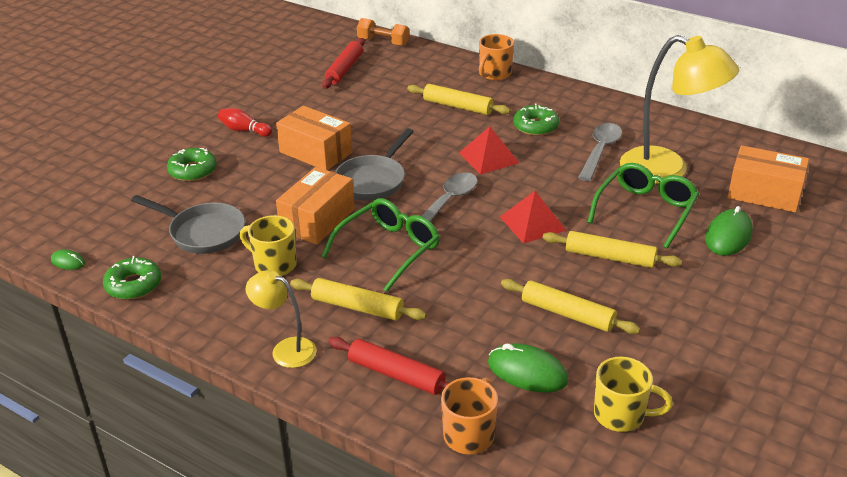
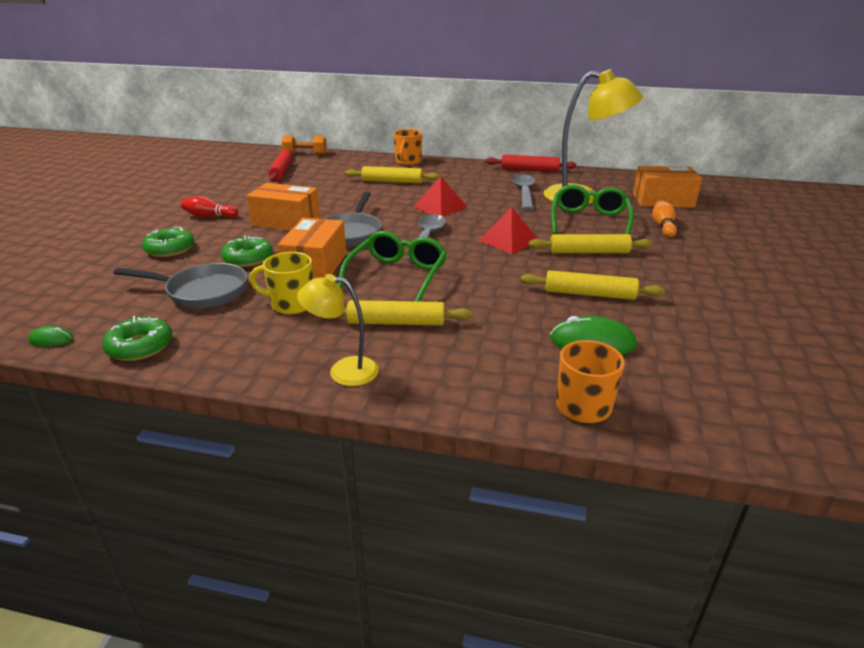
camera: 20 degrees left, 5 degrees down
red rolling pin [328,337,449,395] -> red rolling pin moved to [485,155,576,172]
green donut [513,104,559,136] -> green donut moved to [221,235,273,267]
yellow mug [594,357,673,432] -> none
green mouse [705,206,753,256] -> orange bowling pin [652,201,677,237]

======

# TASK BRIEF:
Show the lines from the data above that contain the string "moved".

# RESPONSE TO THE TASK:
red rolling pin [328,337,449,395] -> red rolling pin moved to [485,155,576,172]
green donut [513,104,559,136] -> green donut moved to [221,235,273,267]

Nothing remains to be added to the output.